▽

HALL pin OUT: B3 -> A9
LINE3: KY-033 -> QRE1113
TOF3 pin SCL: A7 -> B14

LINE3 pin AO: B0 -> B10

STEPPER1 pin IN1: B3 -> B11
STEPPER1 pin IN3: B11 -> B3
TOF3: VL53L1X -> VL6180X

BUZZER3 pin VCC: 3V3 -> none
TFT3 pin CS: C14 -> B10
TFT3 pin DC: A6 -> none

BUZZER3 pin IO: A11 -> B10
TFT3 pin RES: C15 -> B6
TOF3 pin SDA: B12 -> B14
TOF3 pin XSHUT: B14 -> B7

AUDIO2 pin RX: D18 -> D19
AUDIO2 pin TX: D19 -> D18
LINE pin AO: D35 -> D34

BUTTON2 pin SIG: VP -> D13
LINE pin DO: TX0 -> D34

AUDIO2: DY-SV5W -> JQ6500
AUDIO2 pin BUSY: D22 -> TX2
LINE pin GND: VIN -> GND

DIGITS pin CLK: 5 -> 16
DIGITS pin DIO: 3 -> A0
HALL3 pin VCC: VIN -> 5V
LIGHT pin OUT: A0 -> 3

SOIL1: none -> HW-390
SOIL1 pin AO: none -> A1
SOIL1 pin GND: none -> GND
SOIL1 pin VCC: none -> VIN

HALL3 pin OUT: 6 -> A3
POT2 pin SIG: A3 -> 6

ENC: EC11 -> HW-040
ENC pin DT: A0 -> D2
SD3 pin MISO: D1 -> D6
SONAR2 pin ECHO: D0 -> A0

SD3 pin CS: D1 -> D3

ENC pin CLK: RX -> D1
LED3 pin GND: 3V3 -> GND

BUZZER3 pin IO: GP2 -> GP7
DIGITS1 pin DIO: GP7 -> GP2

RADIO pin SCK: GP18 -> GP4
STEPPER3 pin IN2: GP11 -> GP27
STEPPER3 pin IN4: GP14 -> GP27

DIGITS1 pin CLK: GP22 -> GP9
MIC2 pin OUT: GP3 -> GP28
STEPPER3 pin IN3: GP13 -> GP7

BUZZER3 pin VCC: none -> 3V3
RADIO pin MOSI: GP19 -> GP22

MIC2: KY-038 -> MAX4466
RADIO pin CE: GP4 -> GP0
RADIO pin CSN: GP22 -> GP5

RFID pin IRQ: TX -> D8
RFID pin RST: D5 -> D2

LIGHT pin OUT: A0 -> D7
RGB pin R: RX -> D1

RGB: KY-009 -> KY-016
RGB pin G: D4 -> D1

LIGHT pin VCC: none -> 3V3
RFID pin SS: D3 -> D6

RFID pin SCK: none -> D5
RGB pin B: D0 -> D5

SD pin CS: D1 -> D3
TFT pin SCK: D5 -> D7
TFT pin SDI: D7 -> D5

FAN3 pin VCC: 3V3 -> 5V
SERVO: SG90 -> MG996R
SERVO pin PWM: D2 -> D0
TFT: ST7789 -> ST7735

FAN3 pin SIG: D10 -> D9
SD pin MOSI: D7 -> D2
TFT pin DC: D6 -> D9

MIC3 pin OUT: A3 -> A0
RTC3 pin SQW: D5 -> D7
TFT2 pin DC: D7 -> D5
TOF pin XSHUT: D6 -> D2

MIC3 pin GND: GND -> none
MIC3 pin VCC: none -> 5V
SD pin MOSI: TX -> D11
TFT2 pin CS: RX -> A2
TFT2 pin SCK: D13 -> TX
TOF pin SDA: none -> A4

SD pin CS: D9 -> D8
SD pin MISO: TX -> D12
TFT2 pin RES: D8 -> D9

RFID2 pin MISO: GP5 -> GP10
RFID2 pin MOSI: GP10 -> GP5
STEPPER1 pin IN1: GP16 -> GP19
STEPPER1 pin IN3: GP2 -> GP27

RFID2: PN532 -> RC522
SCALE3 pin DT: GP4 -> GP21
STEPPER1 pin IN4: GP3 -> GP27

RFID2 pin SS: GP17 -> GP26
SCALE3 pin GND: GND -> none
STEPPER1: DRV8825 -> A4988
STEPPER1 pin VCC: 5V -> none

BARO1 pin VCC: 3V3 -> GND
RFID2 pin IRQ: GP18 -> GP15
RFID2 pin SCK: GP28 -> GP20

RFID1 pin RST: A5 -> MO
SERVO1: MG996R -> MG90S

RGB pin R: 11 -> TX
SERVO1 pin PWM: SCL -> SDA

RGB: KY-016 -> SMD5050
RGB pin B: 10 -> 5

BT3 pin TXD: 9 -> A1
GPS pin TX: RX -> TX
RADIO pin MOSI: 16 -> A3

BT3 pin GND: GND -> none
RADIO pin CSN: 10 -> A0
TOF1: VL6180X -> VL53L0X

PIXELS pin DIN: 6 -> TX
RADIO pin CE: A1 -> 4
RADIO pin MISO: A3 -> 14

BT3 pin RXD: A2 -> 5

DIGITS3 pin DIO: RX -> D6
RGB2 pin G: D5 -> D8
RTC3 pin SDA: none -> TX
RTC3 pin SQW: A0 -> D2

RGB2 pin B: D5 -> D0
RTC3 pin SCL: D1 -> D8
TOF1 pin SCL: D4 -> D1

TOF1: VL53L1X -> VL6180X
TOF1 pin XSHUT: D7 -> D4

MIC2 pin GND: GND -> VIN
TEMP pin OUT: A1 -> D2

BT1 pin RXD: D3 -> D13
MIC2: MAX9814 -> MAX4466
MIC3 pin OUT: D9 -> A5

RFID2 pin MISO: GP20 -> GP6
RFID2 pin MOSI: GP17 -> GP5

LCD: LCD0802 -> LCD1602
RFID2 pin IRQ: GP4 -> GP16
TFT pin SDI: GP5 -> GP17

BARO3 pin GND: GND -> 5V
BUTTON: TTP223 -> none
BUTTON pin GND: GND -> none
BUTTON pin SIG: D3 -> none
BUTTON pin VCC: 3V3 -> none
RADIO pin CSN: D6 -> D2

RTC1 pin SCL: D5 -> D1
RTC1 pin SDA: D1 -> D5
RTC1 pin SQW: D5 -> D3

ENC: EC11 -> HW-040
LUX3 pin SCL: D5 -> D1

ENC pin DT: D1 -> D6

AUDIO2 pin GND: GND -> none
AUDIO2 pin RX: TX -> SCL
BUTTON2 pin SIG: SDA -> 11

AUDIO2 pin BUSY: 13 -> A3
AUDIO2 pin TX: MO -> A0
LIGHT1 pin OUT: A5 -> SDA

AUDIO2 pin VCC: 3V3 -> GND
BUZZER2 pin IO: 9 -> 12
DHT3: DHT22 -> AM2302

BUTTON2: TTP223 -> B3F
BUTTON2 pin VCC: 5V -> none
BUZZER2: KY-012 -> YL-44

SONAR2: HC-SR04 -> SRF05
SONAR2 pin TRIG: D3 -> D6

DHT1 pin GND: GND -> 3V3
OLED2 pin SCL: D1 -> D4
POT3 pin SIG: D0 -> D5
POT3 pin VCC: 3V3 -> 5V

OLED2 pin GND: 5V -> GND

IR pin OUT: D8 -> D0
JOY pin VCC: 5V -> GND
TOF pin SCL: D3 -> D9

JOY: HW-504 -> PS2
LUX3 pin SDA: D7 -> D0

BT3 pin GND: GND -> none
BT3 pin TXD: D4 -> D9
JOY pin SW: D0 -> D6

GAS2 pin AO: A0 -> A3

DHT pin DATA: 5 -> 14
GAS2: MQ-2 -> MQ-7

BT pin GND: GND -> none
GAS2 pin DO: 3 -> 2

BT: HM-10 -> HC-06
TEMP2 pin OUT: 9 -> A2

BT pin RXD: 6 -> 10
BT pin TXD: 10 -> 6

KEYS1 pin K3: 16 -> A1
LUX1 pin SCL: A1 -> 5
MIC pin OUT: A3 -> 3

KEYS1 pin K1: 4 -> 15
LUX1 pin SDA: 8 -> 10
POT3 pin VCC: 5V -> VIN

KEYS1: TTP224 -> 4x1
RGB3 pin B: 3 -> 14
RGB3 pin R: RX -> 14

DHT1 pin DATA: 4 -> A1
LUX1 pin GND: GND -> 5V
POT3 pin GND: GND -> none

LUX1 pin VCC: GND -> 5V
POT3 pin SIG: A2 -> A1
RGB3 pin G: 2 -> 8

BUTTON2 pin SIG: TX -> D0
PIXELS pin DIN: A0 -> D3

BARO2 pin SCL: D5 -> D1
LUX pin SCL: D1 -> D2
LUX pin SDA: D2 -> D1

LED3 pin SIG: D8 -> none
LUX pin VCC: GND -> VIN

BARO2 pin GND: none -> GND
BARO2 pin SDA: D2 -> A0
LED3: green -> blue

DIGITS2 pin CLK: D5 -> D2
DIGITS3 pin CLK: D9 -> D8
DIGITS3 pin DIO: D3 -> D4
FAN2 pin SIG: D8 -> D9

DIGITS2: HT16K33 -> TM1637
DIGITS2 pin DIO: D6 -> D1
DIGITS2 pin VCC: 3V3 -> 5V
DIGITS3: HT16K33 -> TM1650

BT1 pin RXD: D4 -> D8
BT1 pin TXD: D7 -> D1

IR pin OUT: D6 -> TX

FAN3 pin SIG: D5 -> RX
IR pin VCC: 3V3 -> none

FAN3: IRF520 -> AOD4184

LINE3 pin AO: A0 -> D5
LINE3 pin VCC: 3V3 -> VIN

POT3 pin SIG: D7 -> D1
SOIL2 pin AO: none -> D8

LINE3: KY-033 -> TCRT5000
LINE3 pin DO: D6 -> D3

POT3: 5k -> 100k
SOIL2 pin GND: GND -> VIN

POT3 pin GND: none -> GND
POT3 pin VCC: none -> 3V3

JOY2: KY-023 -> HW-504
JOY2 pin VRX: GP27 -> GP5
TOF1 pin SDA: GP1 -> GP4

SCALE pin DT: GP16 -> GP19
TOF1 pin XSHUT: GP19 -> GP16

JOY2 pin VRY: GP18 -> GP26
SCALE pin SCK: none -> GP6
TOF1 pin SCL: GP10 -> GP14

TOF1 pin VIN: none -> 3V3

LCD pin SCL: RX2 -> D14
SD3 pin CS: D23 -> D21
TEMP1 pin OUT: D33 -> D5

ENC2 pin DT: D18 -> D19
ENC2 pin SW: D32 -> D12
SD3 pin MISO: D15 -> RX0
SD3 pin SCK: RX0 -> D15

△

__What to work on__
Among the lines above, find those with the word "MISO" and list them.

__Exercise result__
SD3 pin MISO: D1 -> D6
SD pin MISO: TX -> D12
RFID2 pin MISO: GP5 -> GP10
RADIO pin MISO: A3 -> 14
RFID2 pin MISO: GP20 -> GP6
SD3 pin MISO: D15 -> RX0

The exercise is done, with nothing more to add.